**Goal of the exercise:** Would you please set down the lines of the data from the one containing "(261, 112) = (427, 162): yellow" to the final line, exactly and only those?

-------- Raw data

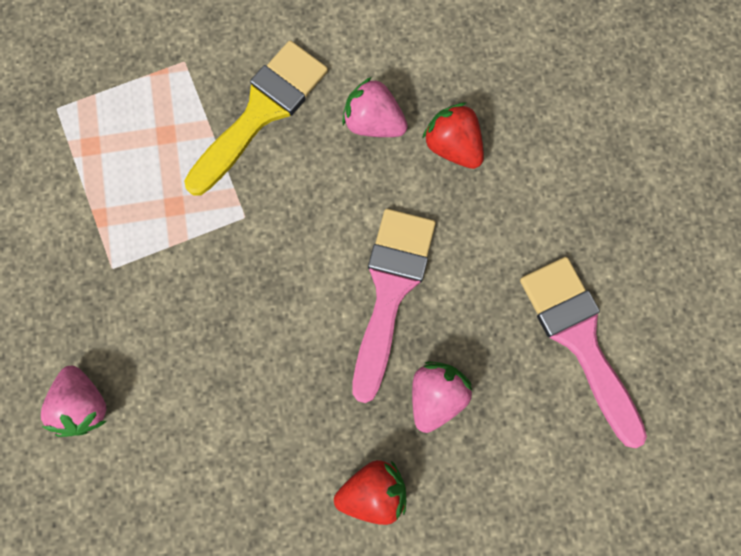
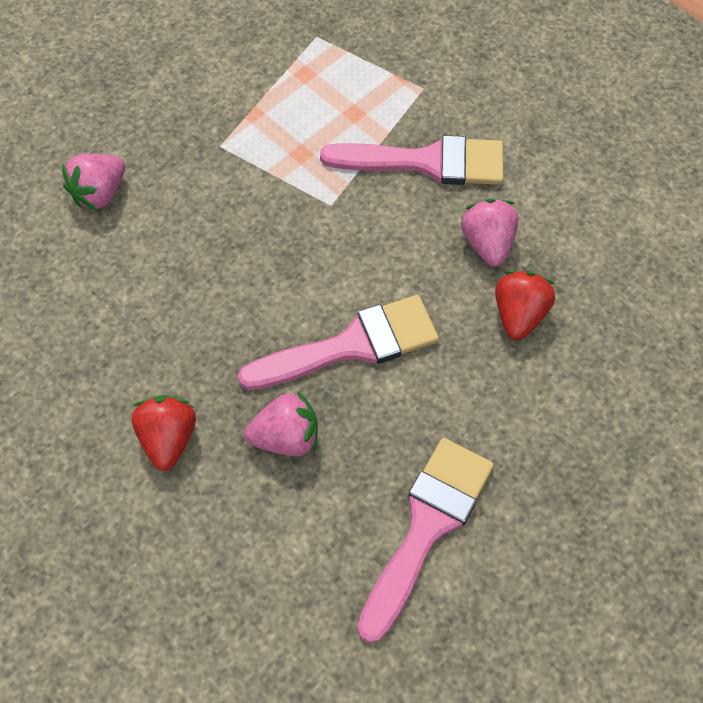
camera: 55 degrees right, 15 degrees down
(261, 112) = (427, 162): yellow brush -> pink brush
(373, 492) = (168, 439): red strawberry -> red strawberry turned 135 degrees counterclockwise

----------------

**Output for this exercise:**
(261, 112) = (427, 162): yellow brush -> pink brush
(373, 492) = (168, 439): red strawberry -> red strawberry turned 135 degrees counterclockwise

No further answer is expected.